[Opening The data section]

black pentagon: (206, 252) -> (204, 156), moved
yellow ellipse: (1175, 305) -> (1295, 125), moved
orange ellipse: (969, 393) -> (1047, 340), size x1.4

[Closing The data section]
[Opening The data section]

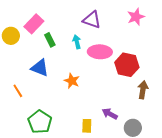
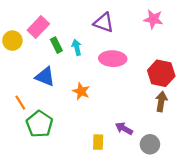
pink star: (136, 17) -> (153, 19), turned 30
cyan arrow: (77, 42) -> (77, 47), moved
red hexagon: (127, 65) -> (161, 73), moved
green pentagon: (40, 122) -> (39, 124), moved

[Closing The data section]
[Opening The data section]

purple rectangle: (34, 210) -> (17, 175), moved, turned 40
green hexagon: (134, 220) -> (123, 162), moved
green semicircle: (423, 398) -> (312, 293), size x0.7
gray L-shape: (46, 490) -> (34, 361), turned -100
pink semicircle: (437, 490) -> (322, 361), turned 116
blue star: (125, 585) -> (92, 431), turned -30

[Closing The data section]

Assigned task: Extract the lines of the preceding material that run from the line with "black pentagon: (206, 252)" through the line with "orange ellipse: (969, 393)", inclusive, reproducing them exactly and adding nothing.

Answer box:
black pentagon: (206, 252) -> (204, 156), moved
yellow ellipse: (1175, 305) -> (1295, 125), moved
orange ellipse: (969, 393) -> (1047, 340), size x1.4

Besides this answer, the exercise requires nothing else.